**Exercise requirements**
Copy out every line from the records that includes "ginafiduk".

**Records supplied**
···

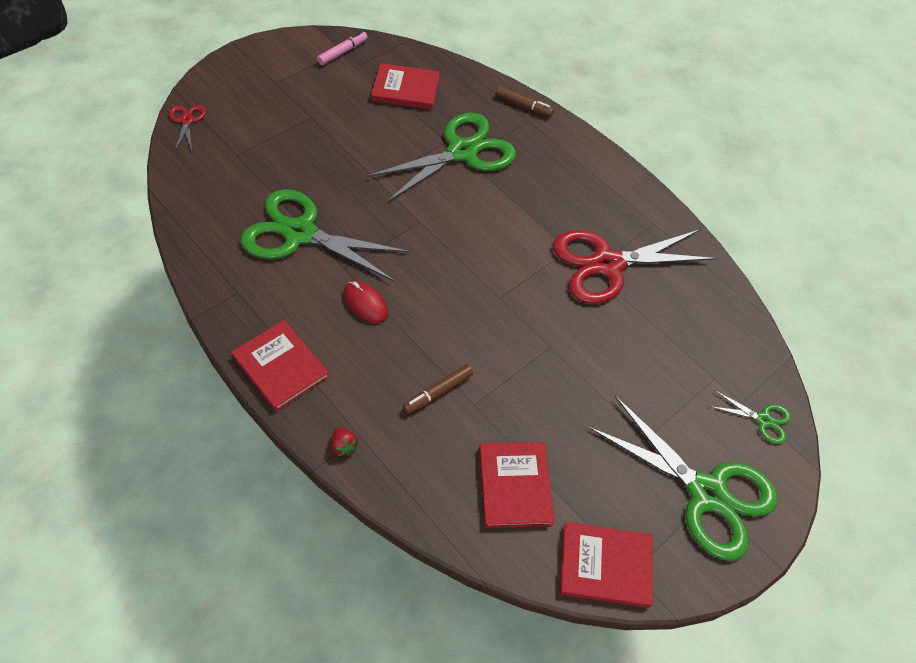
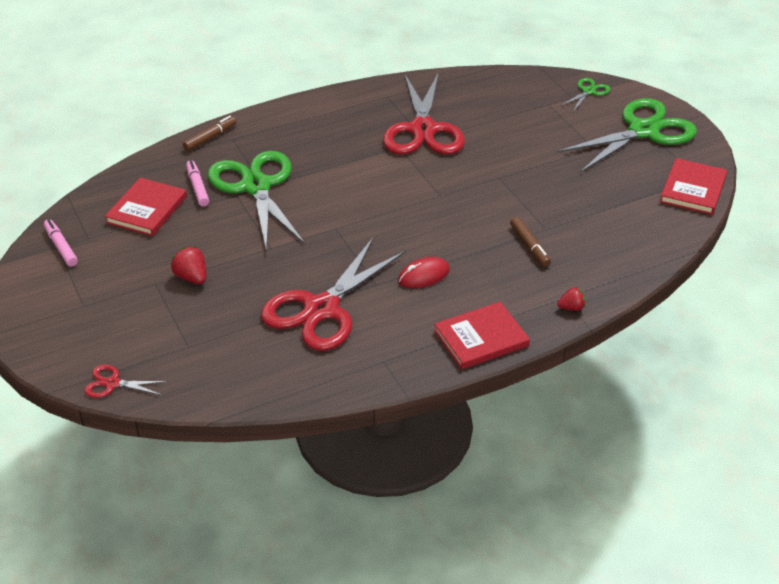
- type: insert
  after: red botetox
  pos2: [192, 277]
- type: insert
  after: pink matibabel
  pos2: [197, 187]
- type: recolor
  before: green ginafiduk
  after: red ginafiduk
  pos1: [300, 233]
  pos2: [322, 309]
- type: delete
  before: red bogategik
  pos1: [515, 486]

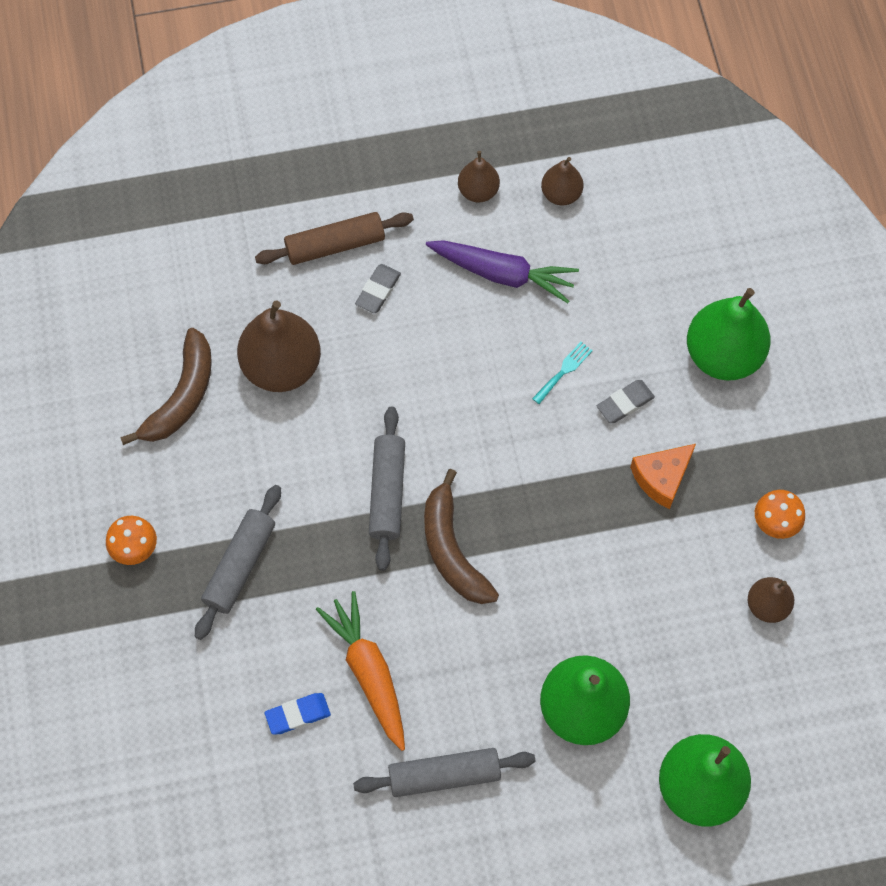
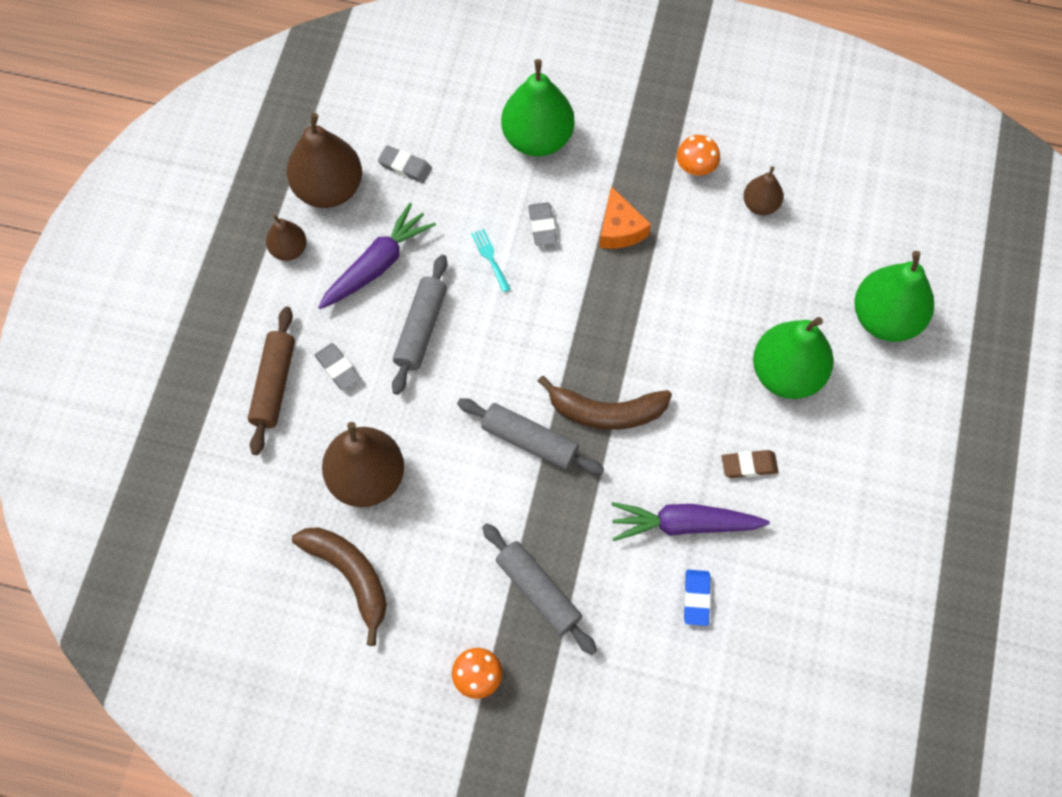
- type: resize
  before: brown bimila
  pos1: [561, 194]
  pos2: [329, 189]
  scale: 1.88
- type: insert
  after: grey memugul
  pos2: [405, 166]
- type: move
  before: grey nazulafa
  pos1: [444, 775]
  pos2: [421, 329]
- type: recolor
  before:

···

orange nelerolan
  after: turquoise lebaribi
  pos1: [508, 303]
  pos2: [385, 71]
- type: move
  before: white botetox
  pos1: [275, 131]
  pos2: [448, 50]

···

**Reply**
  before: green ginafiduk
  after: red ginafiduk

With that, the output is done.